## [Activity]
Reproduce verbatim only the lines from the one containing "R7: 68k (NET13, VCC) -> none" through the last line below, both included.

——

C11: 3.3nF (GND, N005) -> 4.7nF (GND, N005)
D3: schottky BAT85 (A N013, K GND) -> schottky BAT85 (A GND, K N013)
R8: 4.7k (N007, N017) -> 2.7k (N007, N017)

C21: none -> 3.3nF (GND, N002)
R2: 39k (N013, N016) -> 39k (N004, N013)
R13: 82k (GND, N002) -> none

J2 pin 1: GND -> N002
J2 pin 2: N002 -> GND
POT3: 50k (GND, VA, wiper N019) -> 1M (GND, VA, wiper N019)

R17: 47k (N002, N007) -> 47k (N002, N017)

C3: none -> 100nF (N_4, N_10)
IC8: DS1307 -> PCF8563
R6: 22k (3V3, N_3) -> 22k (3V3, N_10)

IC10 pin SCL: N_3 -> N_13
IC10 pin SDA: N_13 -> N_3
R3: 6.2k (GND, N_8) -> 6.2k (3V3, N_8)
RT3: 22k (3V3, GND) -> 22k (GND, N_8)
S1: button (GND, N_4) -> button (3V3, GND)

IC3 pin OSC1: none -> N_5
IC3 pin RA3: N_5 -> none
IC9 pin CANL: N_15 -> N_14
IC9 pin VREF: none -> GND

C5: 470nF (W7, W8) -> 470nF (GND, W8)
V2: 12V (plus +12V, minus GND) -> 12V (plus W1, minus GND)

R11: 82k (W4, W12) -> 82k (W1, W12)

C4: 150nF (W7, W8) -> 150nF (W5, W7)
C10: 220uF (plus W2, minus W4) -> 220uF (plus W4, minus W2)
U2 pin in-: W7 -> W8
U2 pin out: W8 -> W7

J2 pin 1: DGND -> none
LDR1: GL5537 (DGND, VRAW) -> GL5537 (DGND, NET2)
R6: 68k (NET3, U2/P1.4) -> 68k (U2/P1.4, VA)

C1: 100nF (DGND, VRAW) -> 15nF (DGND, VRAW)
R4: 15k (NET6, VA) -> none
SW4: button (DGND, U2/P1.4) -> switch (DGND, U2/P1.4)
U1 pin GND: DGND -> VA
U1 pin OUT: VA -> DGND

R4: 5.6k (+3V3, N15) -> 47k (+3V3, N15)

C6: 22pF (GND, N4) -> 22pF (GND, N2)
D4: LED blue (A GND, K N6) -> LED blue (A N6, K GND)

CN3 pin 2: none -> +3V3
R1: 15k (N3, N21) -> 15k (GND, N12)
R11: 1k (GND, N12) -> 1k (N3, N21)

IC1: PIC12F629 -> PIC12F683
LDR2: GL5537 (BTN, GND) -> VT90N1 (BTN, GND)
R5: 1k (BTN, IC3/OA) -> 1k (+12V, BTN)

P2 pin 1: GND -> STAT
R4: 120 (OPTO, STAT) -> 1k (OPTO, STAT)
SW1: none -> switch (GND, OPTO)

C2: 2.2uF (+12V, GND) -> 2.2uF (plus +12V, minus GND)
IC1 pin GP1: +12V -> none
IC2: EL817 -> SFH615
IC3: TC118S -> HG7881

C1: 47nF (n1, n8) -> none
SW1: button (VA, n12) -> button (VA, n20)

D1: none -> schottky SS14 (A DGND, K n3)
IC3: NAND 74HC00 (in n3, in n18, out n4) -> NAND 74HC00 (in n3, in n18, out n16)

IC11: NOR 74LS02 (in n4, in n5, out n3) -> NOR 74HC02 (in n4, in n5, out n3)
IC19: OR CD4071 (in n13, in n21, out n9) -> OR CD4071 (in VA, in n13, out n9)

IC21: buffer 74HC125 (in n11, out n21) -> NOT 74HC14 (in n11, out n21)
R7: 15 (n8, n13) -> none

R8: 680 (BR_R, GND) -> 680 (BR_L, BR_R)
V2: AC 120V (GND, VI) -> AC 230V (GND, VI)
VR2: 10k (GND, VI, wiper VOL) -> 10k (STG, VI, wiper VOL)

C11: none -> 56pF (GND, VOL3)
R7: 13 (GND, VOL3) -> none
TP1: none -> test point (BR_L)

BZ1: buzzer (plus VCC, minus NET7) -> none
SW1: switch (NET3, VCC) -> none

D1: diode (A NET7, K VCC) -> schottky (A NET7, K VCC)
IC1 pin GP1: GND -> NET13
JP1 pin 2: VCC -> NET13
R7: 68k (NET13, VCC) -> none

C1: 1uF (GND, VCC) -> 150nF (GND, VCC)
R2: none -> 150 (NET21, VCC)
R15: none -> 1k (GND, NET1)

——

## [Solution below]
R7: 68k (NET13, VCC) -> none

C1: 1uF (GND, VCC) -> 150nF (GND, VCC)
R2: none -> 150 (NET21, VCC)
R15: none -> 1k (GND, NET1)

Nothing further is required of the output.